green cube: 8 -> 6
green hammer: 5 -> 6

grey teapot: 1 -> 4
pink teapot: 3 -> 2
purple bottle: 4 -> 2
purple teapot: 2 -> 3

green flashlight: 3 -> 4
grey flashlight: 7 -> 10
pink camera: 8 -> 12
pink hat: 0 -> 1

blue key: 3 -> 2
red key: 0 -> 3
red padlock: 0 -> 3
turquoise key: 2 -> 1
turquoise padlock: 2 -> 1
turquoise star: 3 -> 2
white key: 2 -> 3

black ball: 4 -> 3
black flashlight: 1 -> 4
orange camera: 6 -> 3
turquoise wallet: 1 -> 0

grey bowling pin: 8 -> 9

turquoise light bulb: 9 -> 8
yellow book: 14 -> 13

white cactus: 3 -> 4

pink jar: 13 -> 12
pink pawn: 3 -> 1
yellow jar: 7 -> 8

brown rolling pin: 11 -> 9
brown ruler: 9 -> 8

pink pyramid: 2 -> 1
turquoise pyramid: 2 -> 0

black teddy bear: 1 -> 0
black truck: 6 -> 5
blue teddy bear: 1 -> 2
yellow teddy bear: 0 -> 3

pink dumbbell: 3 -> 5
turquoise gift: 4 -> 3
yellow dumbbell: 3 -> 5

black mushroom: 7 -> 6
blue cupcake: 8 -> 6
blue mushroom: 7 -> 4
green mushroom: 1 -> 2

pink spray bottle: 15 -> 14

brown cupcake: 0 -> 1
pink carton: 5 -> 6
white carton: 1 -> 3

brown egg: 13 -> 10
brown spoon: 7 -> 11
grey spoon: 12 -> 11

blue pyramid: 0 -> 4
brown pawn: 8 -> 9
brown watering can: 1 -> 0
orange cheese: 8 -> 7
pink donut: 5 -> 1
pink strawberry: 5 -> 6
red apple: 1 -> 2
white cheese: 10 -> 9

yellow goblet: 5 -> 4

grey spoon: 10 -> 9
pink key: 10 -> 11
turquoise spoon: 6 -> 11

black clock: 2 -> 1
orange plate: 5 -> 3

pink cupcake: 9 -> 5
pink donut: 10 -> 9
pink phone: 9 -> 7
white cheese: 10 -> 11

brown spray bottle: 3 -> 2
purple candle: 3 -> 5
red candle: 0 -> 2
....
*WORK REQUEST*
If a line above holds the string "cupcake", copy it out.

*SOLUTION FOR THIS EXERCISE*
blue cupcake: 8 -> 6
brown cupcake: 0 -> 1
pink cupcake: 9 -> 5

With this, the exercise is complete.